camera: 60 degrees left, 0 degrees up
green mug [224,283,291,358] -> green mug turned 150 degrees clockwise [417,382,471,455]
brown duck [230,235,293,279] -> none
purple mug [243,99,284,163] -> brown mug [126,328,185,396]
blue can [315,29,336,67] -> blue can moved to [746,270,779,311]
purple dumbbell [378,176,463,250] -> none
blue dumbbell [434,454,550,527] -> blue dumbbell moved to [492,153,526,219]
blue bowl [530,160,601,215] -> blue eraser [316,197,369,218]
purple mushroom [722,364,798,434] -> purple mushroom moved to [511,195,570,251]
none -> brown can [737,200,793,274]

----

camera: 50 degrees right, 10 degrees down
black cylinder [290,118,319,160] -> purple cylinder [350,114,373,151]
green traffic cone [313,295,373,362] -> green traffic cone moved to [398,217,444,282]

----

Check each line in the records above for the word "brown". Return those that have it.

brown duck [230,235,293,279] -> none
purple mug [243,99,284,163] -> brown mug [126,328,185,396]
none -> brown can [737,200,793,274]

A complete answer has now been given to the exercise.